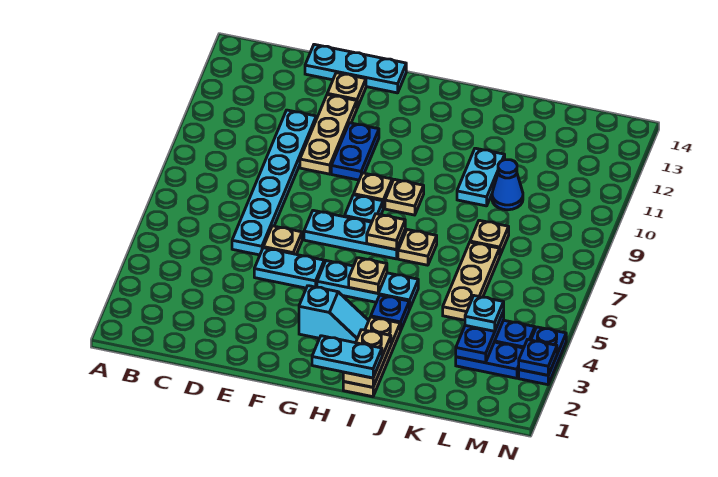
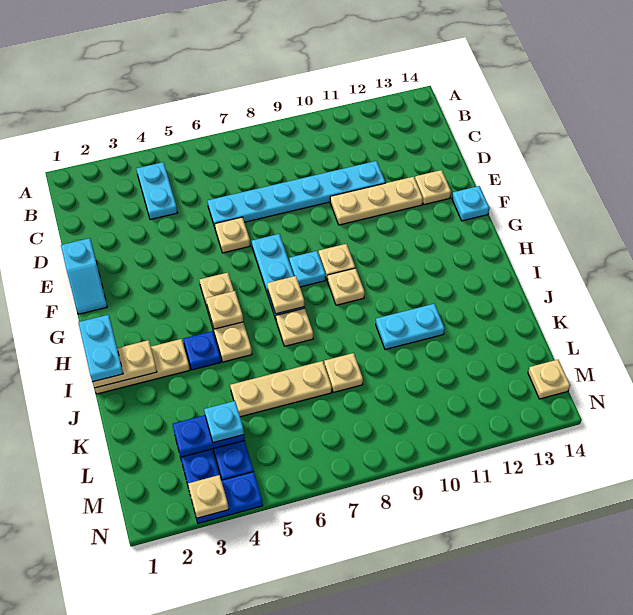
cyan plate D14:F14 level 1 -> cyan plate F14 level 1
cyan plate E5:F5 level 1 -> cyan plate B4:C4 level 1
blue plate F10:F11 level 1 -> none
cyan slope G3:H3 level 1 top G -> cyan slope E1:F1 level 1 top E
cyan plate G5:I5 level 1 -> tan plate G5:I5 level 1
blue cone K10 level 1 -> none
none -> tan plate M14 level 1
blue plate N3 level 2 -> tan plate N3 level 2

::::::::::

Exercise instructions
Nothing but the lines from the one containing "cyan plate G5:I5" through the end of the material should appear; please return them exactly.

Exercise solution
cyan plate G5:I5 level 1 -> tan plate G5:I5 level 1
blue cone K10 level 1 -> none
none -> tan plate M14 level 1
blue plate N3 level 2 -> tan plate N3 level 2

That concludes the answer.